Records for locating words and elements
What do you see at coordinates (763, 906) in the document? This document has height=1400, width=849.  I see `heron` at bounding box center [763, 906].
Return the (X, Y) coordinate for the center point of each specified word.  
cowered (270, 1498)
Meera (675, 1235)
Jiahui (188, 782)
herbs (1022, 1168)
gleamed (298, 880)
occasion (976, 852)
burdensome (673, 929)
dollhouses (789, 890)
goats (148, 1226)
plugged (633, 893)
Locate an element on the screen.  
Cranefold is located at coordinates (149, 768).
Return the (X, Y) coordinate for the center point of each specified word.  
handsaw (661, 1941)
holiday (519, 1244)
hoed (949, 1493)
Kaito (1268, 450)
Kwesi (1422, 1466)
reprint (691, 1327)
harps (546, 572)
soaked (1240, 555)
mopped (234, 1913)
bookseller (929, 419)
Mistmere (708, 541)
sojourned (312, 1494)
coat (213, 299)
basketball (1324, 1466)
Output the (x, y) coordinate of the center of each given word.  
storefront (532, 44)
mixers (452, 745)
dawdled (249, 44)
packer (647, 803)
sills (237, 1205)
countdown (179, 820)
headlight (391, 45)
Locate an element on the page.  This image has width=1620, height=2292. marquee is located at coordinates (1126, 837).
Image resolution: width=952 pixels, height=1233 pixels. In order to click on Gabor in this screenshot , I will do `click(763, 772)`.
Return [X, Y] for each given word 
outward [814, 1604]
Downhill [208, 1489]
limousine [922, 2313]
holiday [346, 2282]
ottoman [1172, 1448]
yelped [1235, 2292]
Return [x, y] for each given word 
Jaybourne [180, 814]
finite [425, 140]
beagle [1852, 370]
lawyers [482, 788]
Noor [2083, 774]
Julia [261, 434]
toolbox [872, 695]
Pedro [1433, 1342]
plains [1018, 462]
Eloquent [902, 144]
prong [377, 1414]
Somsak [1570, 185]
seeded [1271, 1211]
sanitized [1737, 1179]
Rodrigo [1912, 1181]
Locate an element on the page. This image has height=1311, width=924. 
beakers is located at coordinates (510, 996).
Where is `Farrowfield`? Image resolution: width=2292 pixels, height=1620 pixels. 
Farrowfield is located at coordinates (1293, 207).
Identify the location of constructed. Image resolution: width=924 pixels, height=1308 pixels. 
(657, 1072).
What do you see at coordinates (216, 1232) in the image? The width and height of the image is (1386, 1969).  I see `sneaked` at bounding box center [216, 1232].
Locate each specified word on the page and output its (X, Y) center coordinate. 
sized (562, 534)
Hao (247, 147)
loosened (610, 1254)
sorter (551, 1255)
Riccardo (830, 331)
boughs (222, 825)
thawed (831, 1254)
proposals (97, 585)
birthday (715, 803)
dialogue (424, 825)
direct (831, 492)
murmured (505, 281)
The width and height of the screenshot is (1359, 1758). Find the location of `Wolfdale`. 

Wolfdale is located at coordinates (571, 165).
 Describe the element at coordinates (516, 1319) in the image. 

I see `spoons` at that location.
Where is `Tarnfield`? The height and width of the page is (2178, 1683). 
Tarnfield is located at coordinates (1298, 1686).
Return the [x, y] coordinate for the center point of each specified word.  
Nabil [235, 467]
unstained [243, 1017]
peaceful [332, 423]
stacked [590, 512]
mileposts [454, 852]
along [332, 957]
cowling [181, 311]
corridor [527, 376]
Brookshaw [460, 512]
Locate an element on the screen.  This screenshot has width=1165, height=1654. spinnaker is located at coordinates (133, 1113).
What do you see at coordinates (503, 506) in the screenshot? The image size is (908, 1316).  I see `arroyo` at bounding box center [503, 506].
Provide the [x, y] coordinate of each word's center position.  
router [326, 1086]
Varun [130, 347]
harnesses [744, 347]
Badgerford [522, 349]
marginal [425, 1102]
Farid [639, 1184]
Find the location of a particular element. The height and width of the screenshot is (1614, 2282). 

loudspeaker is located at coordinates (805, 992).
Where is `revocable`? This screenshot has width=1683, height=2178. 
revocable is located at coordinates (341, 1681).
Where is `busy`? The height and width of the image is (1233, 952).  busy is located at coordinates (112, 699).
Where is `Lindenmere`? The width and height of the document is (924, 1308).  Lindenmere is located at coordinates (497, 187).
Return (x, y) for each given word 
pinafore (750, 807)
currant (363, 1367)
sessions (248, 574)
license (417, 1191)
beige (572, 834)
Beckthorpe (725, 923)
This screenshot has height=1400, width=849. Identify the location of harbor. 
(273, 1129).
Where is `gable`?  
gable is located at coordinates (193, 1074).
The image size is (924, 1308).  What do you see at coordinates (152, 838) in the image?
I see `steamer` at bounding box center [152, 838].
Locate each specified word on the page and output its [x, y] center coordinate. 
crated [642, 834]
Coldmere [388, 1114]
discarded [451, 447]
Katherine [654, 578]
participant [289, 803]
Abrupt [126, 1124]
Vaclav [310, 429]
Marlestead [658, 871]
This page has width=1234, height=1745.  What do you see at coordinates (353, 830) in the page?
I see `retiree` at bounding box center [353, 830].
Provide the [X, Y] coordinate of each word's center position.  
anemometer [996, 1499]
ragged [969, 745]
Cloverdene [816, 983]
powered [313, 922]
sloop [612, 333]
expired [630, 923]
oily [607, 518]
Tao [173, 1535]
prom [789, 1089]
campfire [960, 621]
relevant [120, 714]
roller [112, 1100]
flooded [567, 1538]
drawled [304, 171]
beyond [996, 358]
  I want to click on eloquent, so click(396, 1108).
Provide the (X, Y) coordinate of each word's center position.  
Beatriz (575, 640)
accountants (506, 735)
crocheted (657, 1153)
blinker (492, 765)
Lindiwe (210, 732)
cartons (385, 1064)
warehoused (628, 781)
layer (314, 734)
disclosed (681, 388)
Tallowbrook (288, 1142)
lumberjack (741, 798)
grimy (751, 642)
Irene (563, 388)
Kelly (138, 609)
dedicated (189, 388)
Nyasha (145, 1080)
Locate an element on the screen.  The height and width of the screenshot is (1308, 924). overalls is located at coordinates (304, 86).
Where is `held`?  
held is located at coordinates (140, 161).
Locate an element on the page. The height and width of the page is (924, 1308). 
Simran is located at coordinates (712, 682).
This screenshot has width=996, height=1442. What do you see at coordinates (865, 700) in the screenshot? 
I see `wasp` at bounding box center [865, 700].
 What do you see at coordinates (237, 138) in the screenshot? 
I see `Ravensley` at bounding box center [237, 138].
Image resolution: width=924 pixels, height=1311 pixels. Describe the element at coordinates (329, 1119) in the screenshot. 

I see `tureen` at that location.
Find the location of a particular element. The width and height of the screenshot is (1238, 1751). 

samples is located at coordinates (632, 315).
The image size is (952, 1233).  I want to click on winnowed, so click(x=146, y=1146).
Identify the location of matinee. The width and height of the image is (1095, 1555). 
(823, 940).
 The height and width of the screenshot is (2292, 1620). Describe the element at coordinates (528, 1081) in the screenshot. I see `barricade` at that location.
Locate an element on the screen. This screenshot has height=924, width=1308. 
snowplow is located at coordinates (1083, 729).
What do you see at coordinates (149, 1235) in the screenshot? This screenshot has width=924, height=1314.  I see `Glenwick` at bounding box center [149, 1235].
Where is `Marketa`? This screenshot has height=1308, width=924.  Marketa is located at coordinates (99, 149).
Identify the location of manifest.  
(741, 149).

### [Aim of the task]
Copy out the lines from the line with "holiday (519, 1244)" up to and including the line with "Wolfdale is located", with every character unchanged.

### [Full output]
holiday (519, 1244)
hoed (949, 1493)
Kaito (1268, 450)
Kwesi (1422, 1466)
reprint (691, 1327)
harps (546, 572)
soaked (1240, 555)
mopped (234, 1913)
bookseller (929, 419)
Mistmere (708, 541)
sojourned (312, 1494)
coat (213, 299)
basketball (1324, 1466)
Output the (x, y) coordinate of the center of each given word.  
storefront (532, 44)
mixers (452, 745)
dawdled (249, 44)
packer (647, 803)
sills (237, 1205)
countdown (179, 820)
headlight (391, 45)
Locate an element on the page.  This image has width=1620, height=2292. marquee is located at coordinates (1126, 837).
Image resolution: width=952 pixels, height=1233 pixels. In order to click on Gabor in this screenshot , I will do `click(763, 772)`.
Return [X, Y] for each given word 
outward [814, 1604]
Downhill [208, 1489]
limousine [922, 2313]
holiday [346, 2282]
ottoman [1172, 1448]
yelped [1235, 2292]
Return [x, y] for each given word 
Jaybourne [180, 814]
finite [425, 140]
beagle [1852, 370]
lawyers [482, 788]
Noor [2083, 774]
Julia [261, 434]
toolbox [872, 695]
Pedro [1433, 1342]
plains [1018, 462]
Eloquent [902, 144]
prong [377, 1414]
Somsak [1570, 185]
seeded [1271, 1211]
sanitized [1737, 1179]
Rodrigo [1912, 1181]
Locate an element on the page. This image has height=1311, width=924. 
beakers is located at coordinates (510, 996).
Where is `Farrowfield`? Image resolution: width=2292 pixels, height=1620 pixels. 
Farrowfield is located at coordinates (1293, 207).
Identify the location of constructed. Image resolution: width=924 pixels, height=1308 pixels. 
(657, 1072).
What do you see at coordinates (216, 1232) in the image? The width and height of the image is (1386, 1969).  I see `sneaked` at bounding box center [216, 1232].
Locate each specified word on the page and output its (X, Y) center coordinate. 
sized (562, 534)
Hao (247, 147)
loosened (610, 1254)
sorter (551, 1255)
Riccardo (830, 331)
boughs (222, 825)
thawed (831, 1254)
proposals (97, 585)
birthday (715, 803)
dialogue (424, 825)
direct (831, 492)
murmured (505, 281)
The width and height of the screenshot is (1359, 1758). Find the location of `Wolfdale`. 

Wolfdale is located at coordinates (571, 165).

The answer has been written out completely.